■ What you will do:
Anywhere the string "plus" shows up in the listing below, copy the line it is in.

◇ ◇ ◇ ◇ ◇

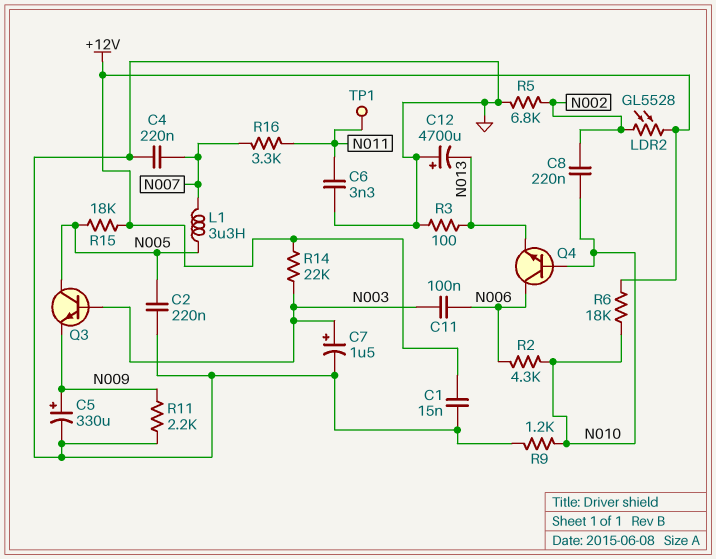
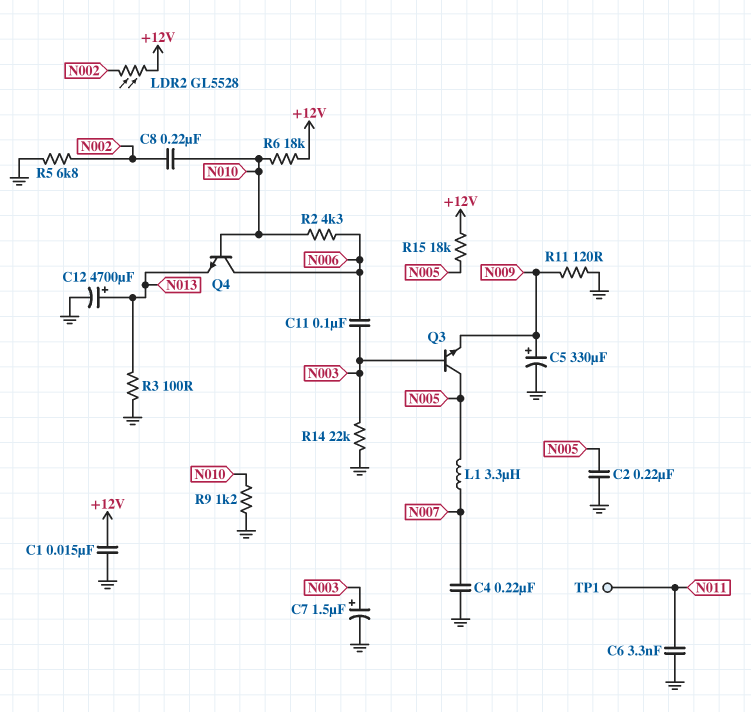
C12: 4700uF (plus GND, minus N013) -> 4700uF (plus N013, minus GND)
R11: 2.2k (GND, N009) -> 120 (GND, N009)
R14: 22k (+12V, N003) -> 22k (GND, N003)
R16: 3.3k (N007, N011) -> none

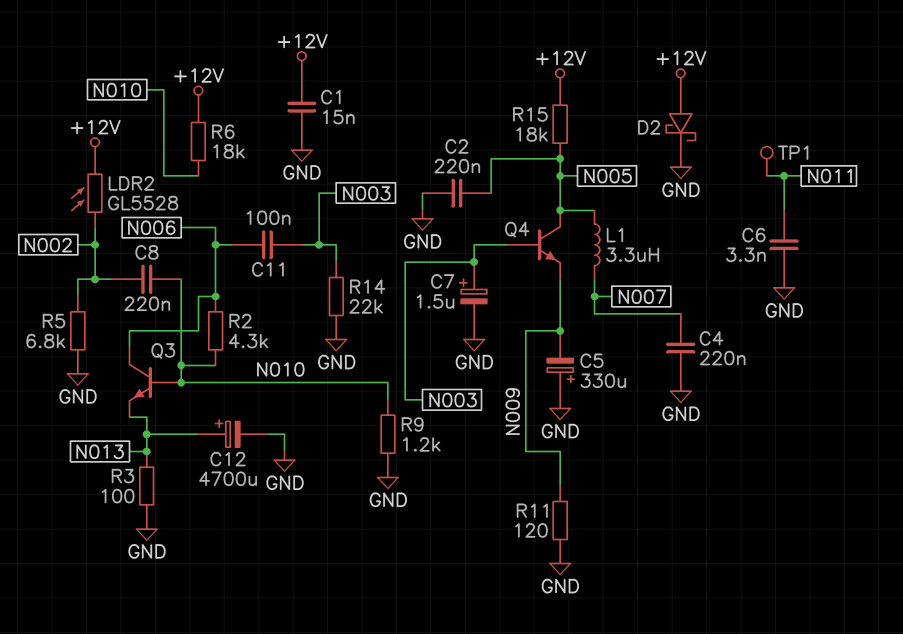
C5: 330uF (plus N009, minus GND) -> 330uF (plus GND, minus N009)
D2: none -> schottky (A +12V, K GND)
Q3: NPN (B N003, C N005, E N009) -> NPN (B N010, C N006, E N013)
Q4: NPN (B N010, C N006, E N013) -> NPN (B N003, C N005, E N009)

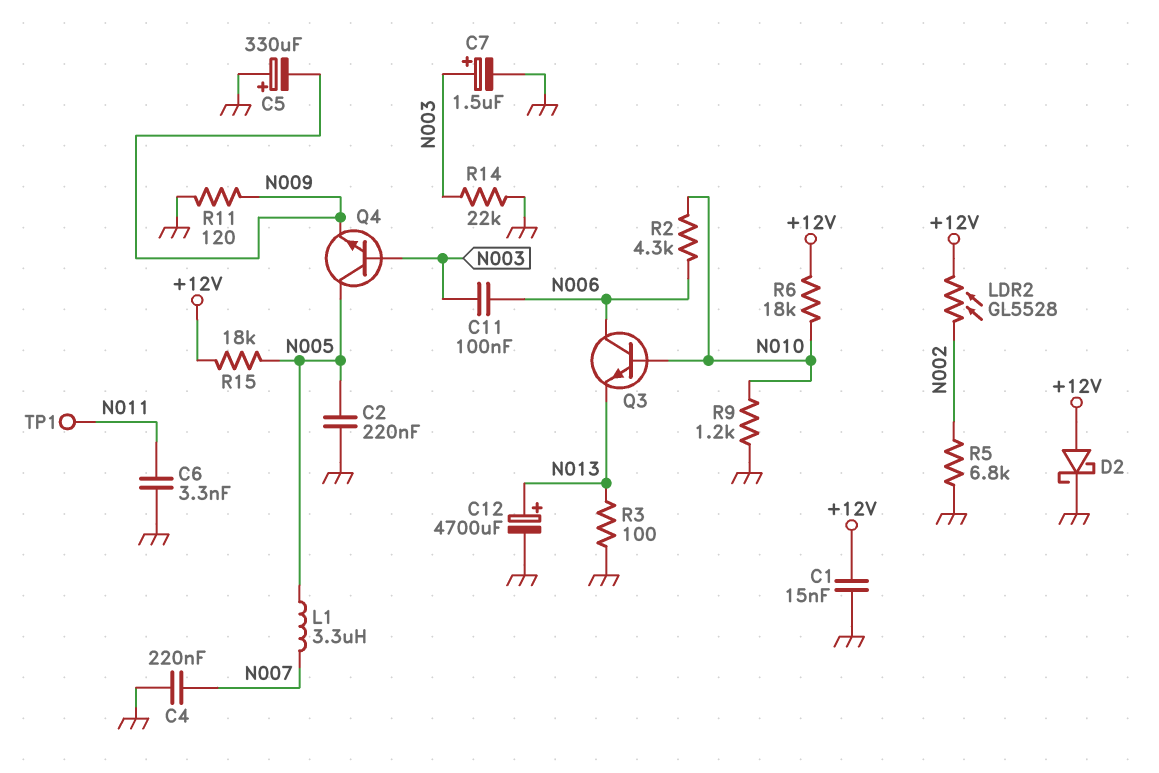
C8: 220nF (N002, N010) -> none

◇ ◇ ◇ ◇ ◇

■ Task response:
C12: 4700uF (plus GND, minus N013) -> 4700uF (plus N013, minus GND)
C5: 330uF (plus N009, minus GND) -> 330uF (plus GND, minus N009)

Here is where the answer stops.